PROBLEM
Write out every entry precisely as given, leaving the pictures out.

Stored dataset items
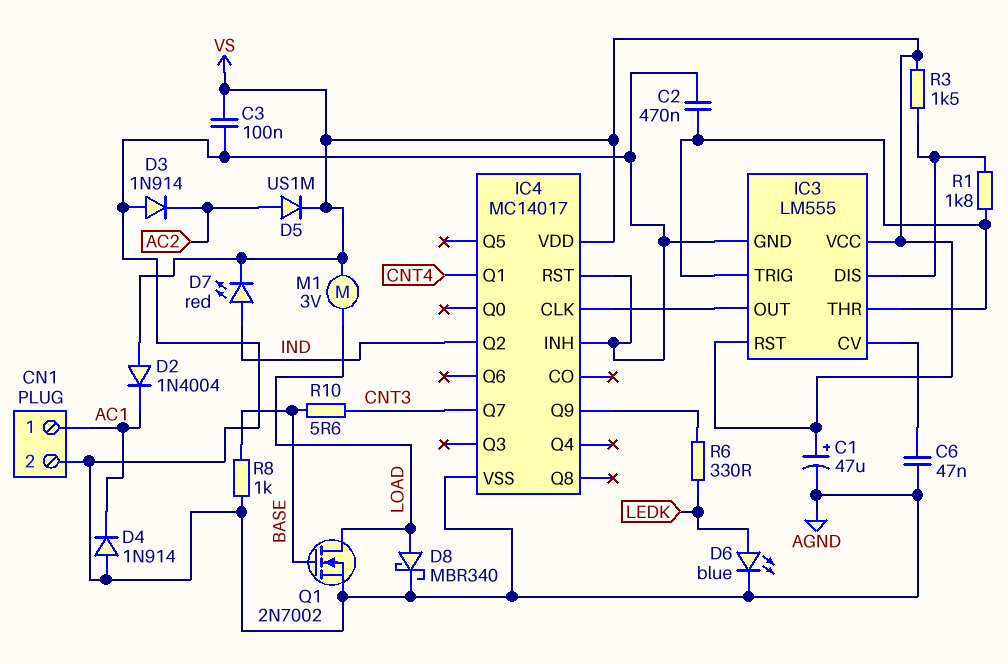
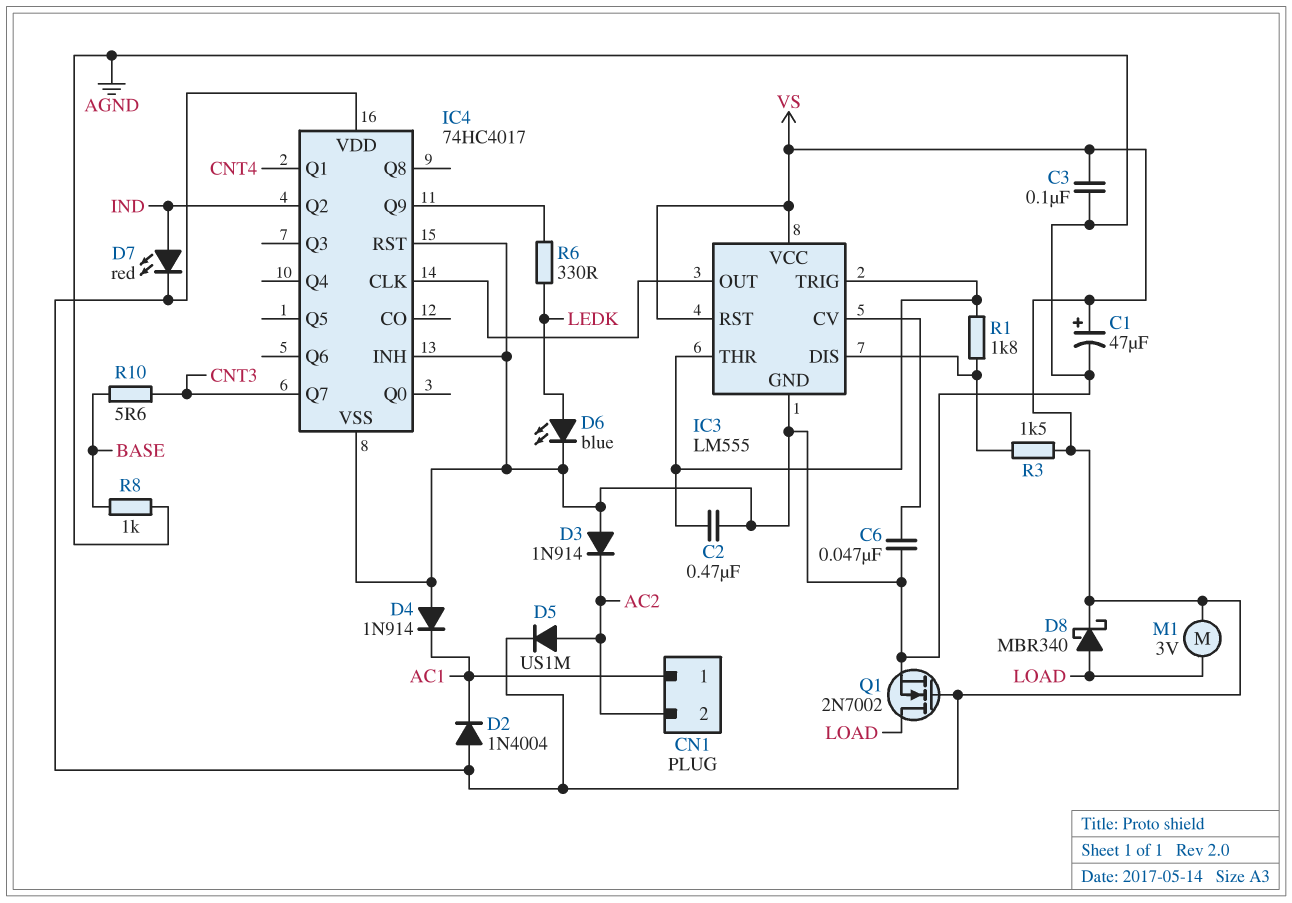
CN1 pin 2: AGND -> AC2
D8: schottky MBR340 (A LOAD, K AGND) -> schottky MBR340 (A LOAD, K VS)
IC4: MC14017 -> 74HC4017
Q1: NMOS 2N7002 (G BASE, D LOAD, S AGND) -> NMOS 2N7002 (G VS, D LOAD, S AGND)

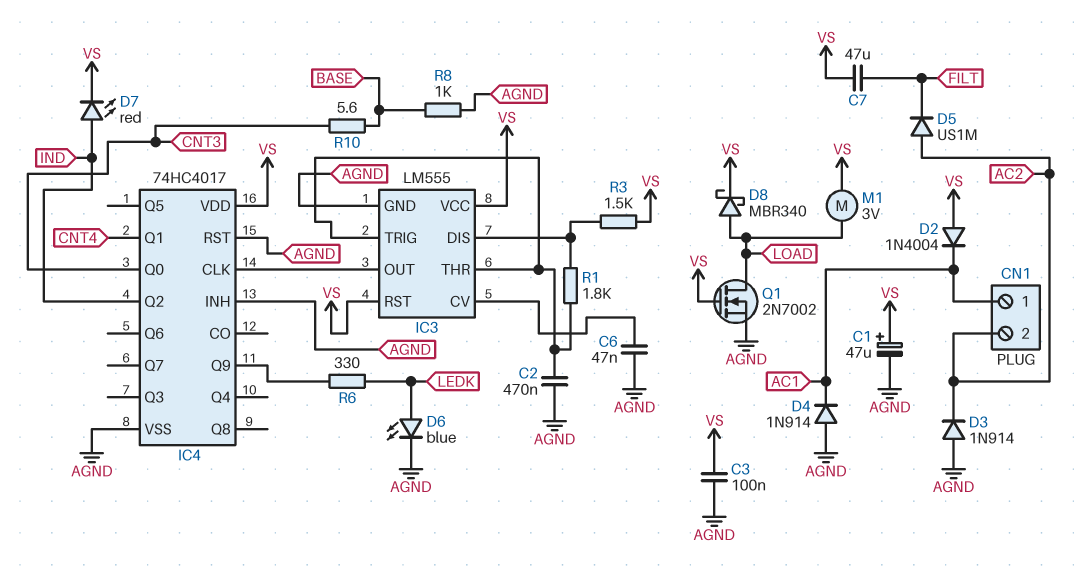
C7: none -> 47uF (FILT, VS)
D5: diode US1M (A AC2, K VS) -> diode US1M (A AC2, K FILT)
IC4 pin Q0: none -> CNT3
IC4 pin Q7: CNT3 -> none

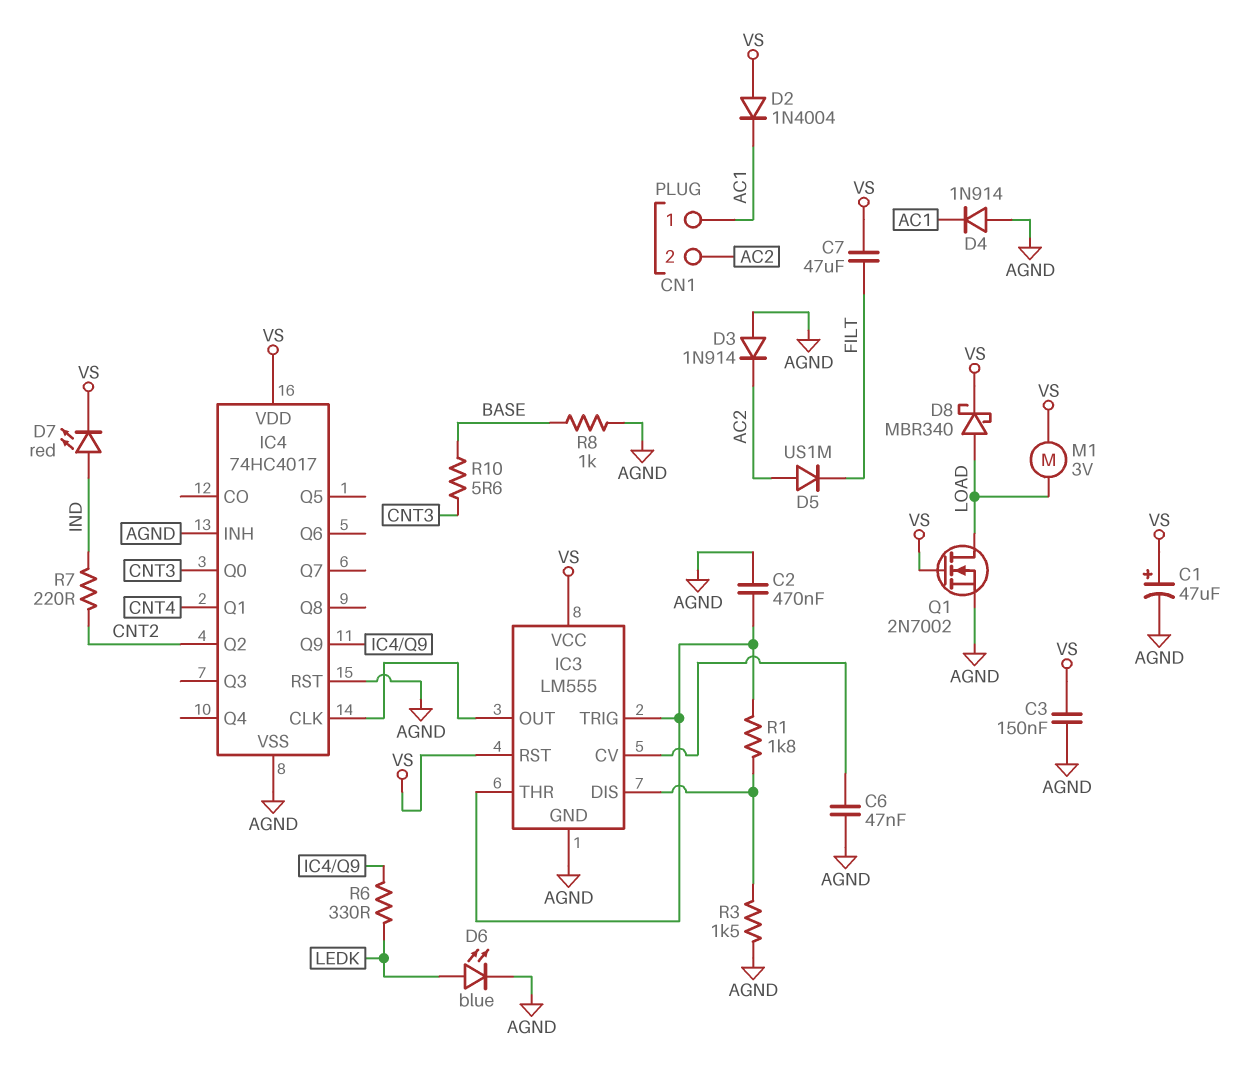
C3: 100nF (AGND, VS) -> 150nF (AGND, VS)
IC4 pin Q2: IND -> CNT2
R3: 1.5k (IC3/DIS, VS) -> 1.5k (AGND, IC3/DIS)
R7: none -> 220 (CNT2, IND)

ANSWER TO THIS PROBLEM
CN1 pin 2: AGND -> AC2
D8: schottky MBR340 (A LOAD, K AGND) -> schottky MBR340 (A LOAD, K VS)
IC4: MC14017 -> 74HC4017
Q1: NMOS 2N7002 (G BASE, D LOAD, S AGND) -> NMOS 2N7002 (G VS, D LOAD, S AGND)

C7: none -> 47uF (FILT, VS)
D5: diode US1M (A AC2, K VS) -> diode US1M (A AC2, K FILT)
IC4 pin Q0: none -> CNT3
IC4 pin Q7: CNT3 -> none

C3: 100nF (AGND, VS) -> 150nF (AGND, VS)
IC4 pin Q2: IND -> CNT2
R3: 1.5k (IC3/DIS, VS) -> 1.5k (AGND, IC3/DIS)
R7: none -> 220 (CNT2, IND)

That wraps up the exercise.